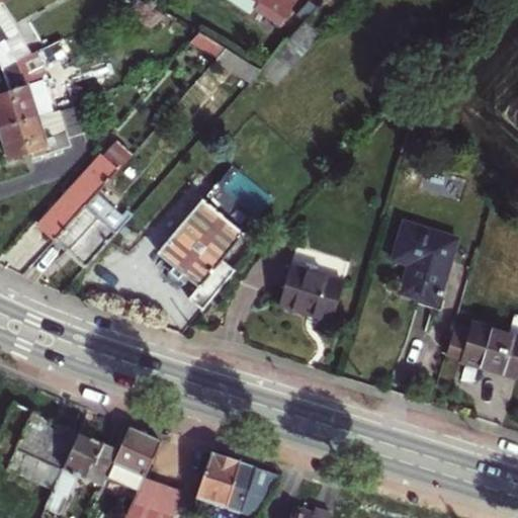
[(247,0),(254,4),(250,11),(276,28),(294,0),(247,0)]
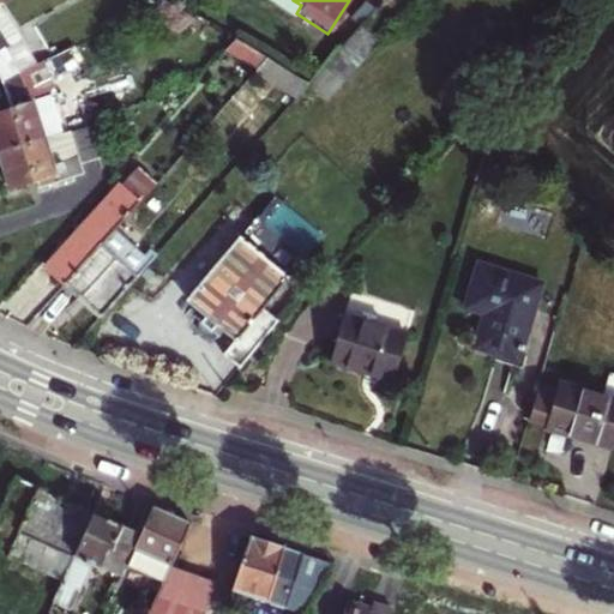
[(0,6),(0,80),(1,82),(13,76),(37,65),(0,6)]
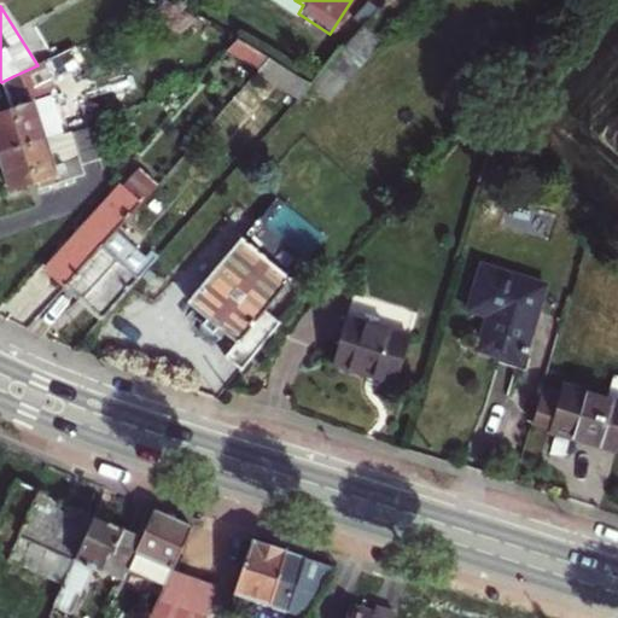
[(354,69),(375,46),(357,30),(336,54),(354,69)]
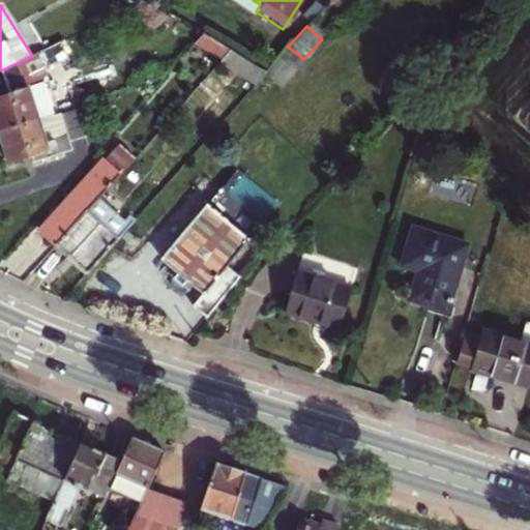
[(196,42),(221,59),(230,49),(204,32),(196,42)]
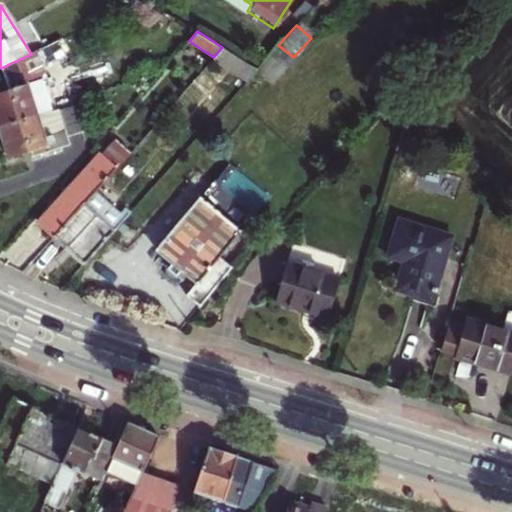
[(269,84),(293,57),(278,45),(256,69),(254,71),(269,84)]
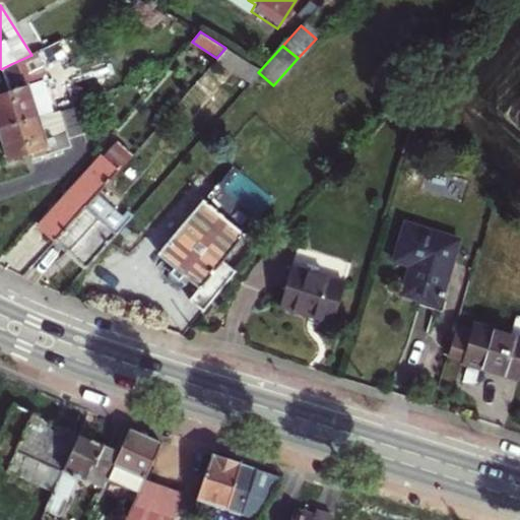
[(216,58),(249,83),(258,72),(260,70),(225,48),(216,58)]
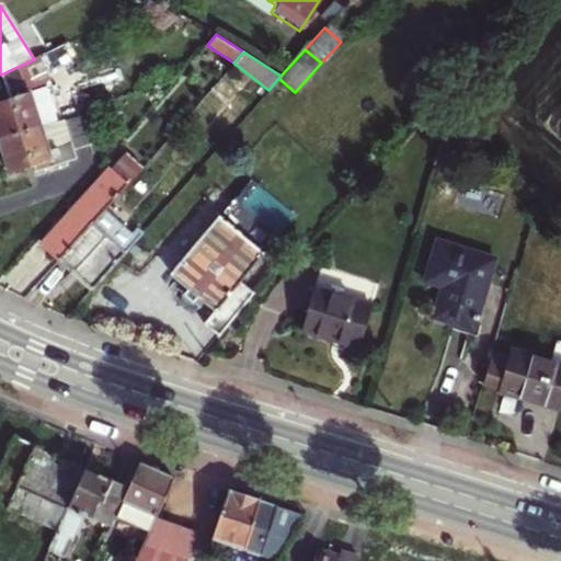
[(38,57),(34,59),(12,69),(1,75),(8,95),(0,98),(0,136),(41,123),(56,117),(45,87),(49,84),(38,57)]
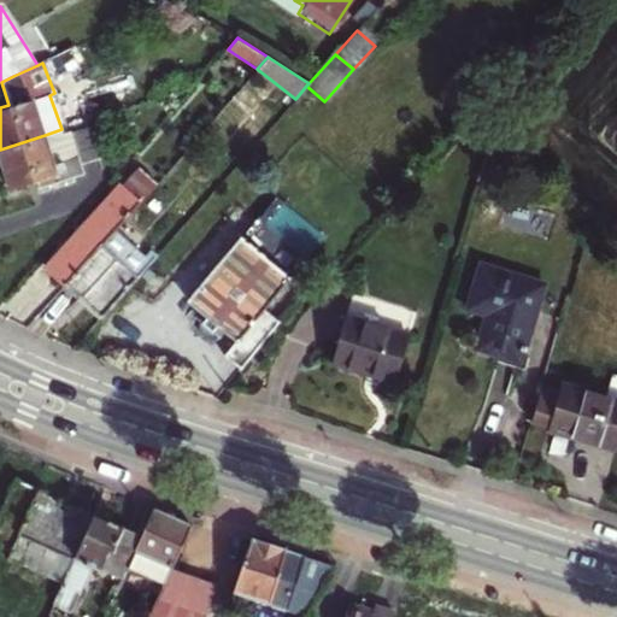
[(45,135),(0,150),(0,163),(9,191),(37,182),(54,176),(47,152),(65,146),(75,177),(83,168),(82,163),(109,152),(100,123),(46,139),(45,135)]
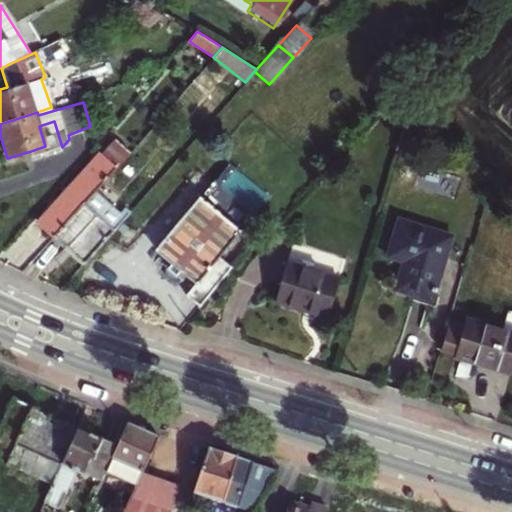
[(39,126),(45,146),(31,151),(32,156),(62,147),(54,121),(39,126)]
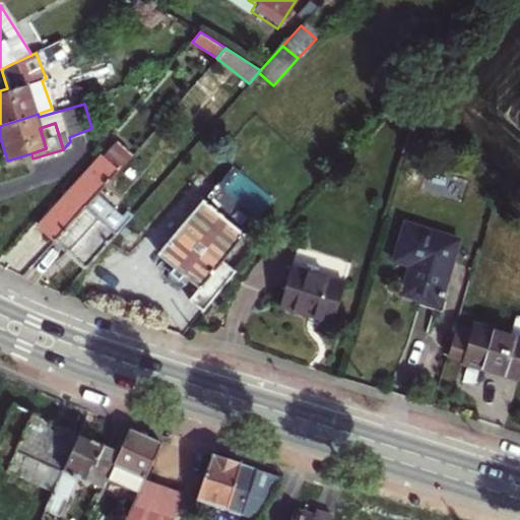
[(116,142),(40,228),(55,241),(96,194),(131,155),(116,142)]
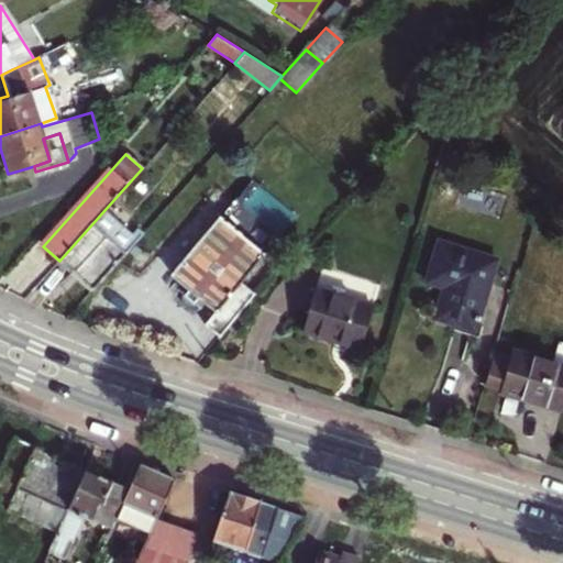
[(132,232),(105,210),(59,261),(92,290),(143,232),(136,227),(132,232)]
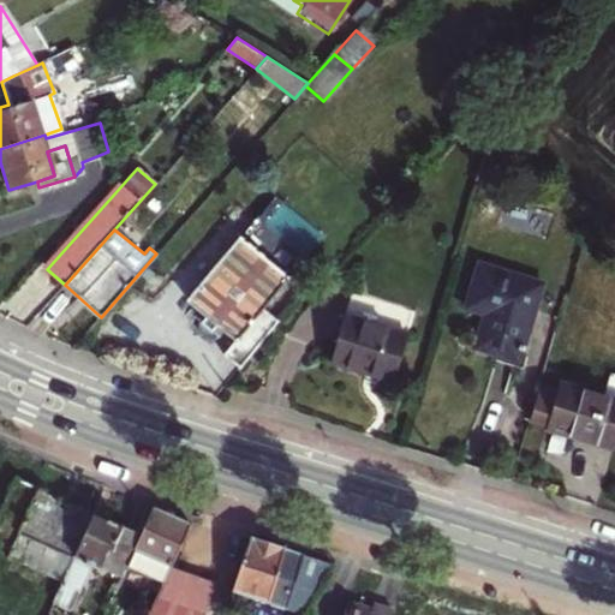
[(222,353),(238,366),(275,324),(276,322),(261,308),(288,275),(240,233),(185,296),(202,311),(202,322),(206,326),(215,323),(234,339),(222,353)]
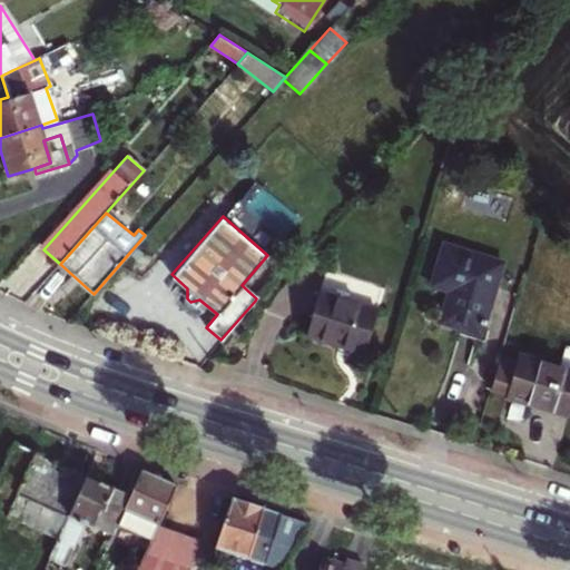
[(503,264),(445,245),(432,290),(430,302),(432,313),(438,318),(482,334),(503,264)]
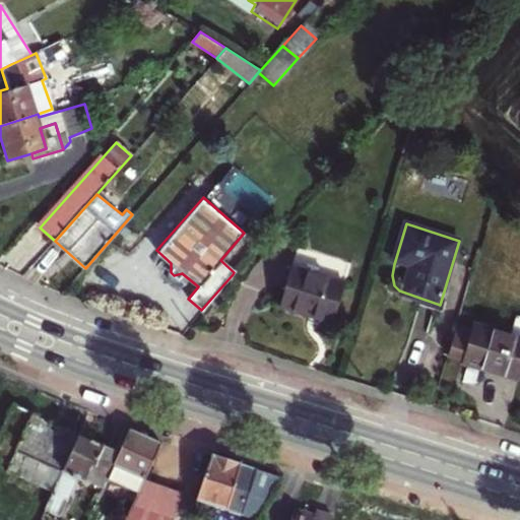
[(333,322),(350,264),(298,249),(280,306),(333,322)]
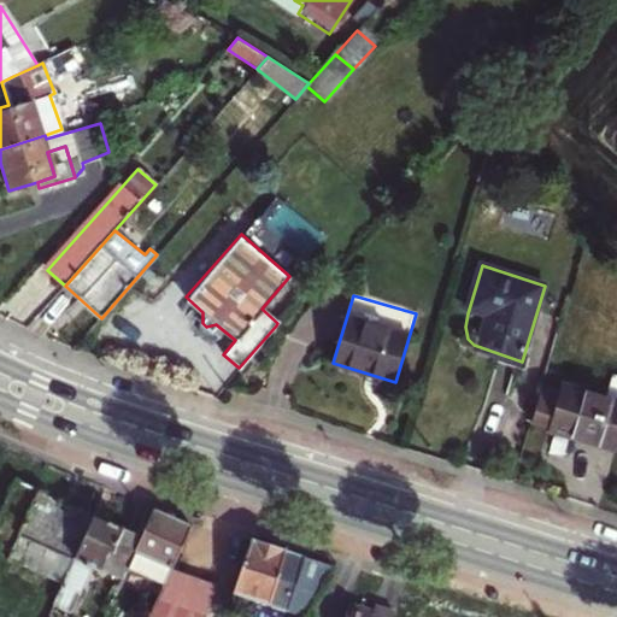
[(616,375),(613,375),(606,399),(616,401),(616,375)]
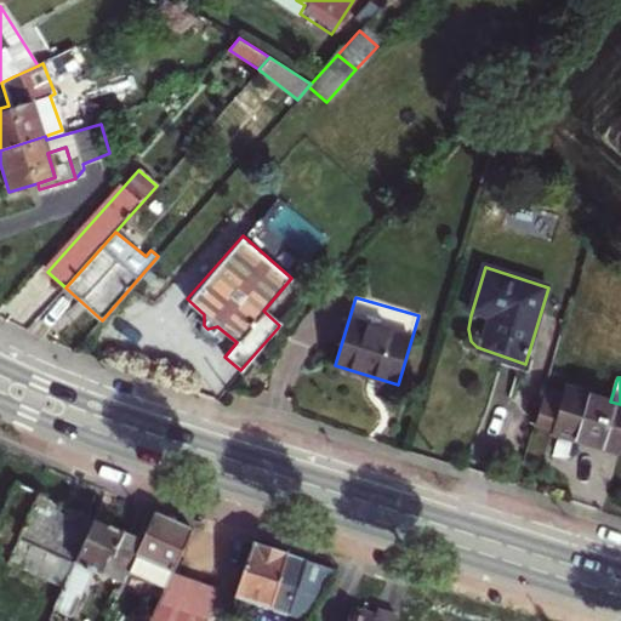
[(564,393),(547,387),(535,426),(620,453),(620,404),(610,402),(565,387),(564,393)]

───

TO-DO ITEM: Transcribe exactly, please, the lines between the start of the records above and the line holding "[(39,126),(45,146),(31,151),(32,156),(62,147),(54,121),(39,126)]", counting both of those lines and omitting pictures.

ANSWER BOX:
[(247,0),(254,4),(250,11),(276,28),(294,0),(247,0)]
[(0,6),(0,80),(1,82),(13,76),(37,65),(0,6)]
[(354,69),(375,46),(357,30),(336,54),(354,69)]
[(196,42),(221,59),(230,49),(204,32),(196,42)]
[(269,84),(293,57),(278,45),(256,69),(254,71),(269,84)]
[(216,58),(249,83),(258,72),(260,70),(225,48),(216,58)]
[(38,57),(34,59),(12,69),(1,75),(8,95),(0,98),(0,136),(41,123),(56,117),(45,87),(49,84),(38,57)]
[(45,135),(0,150),(0,163),(9,191),(37,182),(54,176),(47,152),(65,146),(75,177),(83,168),(82,163),(109,152),(100,123),(46,139),(45,135)]
[(39,126),(45,146),(31,151),(32,156),(62,147),(54,121),(39,126)]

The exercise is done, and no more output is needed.